▶ _TASK TO CARRY OUT_
Every record must appear in the response exactly as given.
(Beginning of RECORDS SHOWN)
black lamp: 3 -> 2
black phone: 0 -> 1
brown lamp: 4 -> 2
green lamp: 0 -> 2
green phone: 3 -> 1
(End of RECORDS SHOWN)
▶ _EXERCISE RESULT_
black lamp: 3 -> 2
black phone: 0 -> 1
brown lamp: 4 -> 2
green lamp: 0 -> 2
green phone: 3 -> 1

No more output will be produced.